Records from a spatial question set:
►

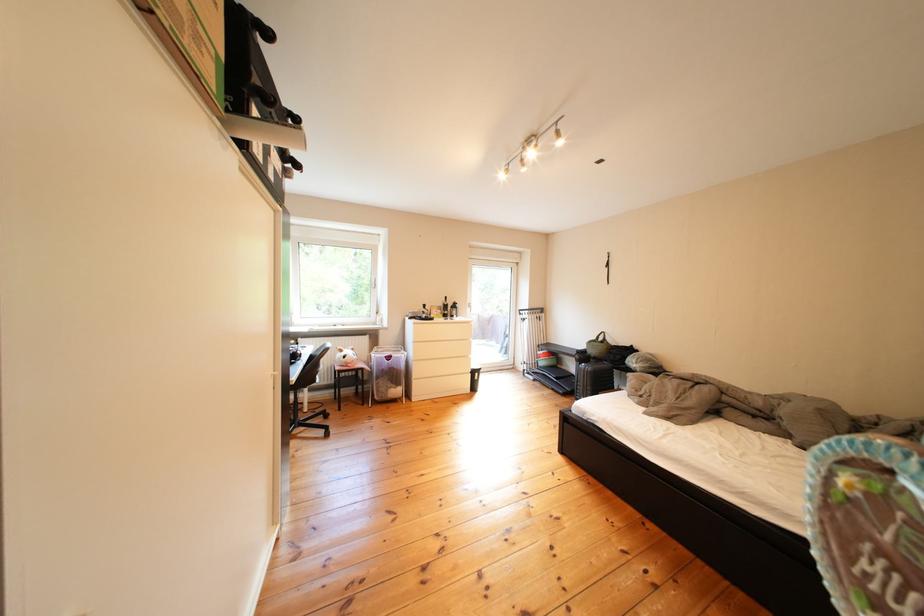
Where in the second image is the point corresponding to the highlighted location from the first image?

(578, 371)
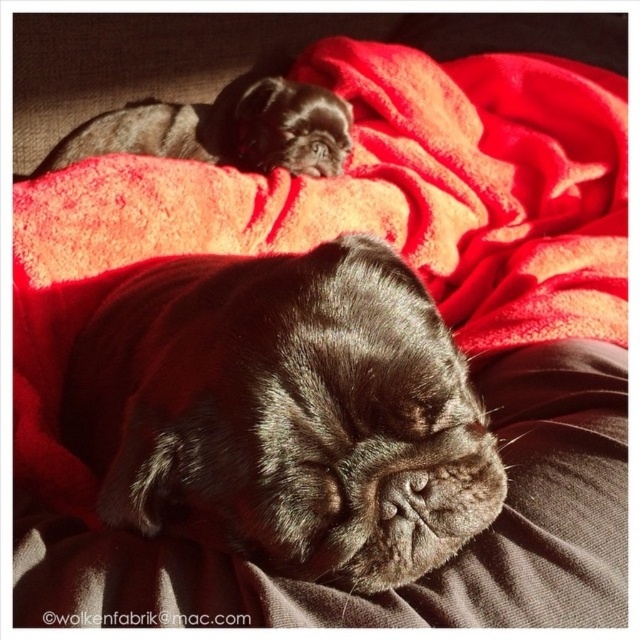
You are a photographer trying to capture both dogs in a single shot. Given that the camera can only focus on objects wider than 10 cm, will both the black fur dog at center and the shiny black dog at upper left be in focus?

The black fur dog at center is thinner than the shiny black dog at upper left. Since the camera requires objects wider than 10 cm to focus, we need to check both widths. However, the description only states their relative sizes, not absolute measurements. Without knowing the exact width of either dog, it is impossible to determine if both will be in focus.

You are a photographer trying to capture the black fur dog at center and the velvety red blanket at upper center in a single shot. Considering their sizes, which one do you think will appear larger in the photo?

The black fur dog at center is smaller than the velvety red blanket at upper center, so the velvety red blanket at upper center will appear larger in the photo.

You are a photographer setting up a shot of the velvety red blanket at upper center. You want to ensure the blanket is centered in the frame. Given that the camera sensor has a resolution of 1920x1080 pixels and the blanket is at coordinate point 0.306, 0.606, what pixel coordinates should you adjust to center the blanket?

◄

*DIRECTIVE*
Reproduce every row above word for word, leaving out the pictures.

*TASK RESPONSE*
Where in the second image is the point corresponding to the highlighted location from the first image?

(578, 371)
You are a photographer trying to capture both dogs in a single shot. Given that the camera can only focus on objects wider than 10 cm, will both the black fur dog at center and the shiny black dog at upper left be in focus?

The black fur dog at center is thinner than the shiny black dog at upper left. Since the camera requires objects wider than 10 cm to focus, we need to check both widths. However, the description only states their relative sizes, not absolute measurements. Without knowing the exact width of either dog, it is impossible to determine if both will be in focus.

You are a photographer trying to capture the black fur dog at center and the velvety red blanket at upper center in a single shot. Considering their sizes, which one do you think will appear larger in the photo?

The black fur dog at center is smaller than the velvety red blanket at upper center, so the velvety red blanket at upper center will appear larger in the photo.

You are a photographer setting up a shot of the velvety red blanket at upper center. You want to ensure the blanket is centered in the frame. Given that the camera sensor has a resolution of 1920x1080 pixels and the blanket is at coordinate point 0.306, 0.606, what pixel coordinates should you adjust to center the blanket?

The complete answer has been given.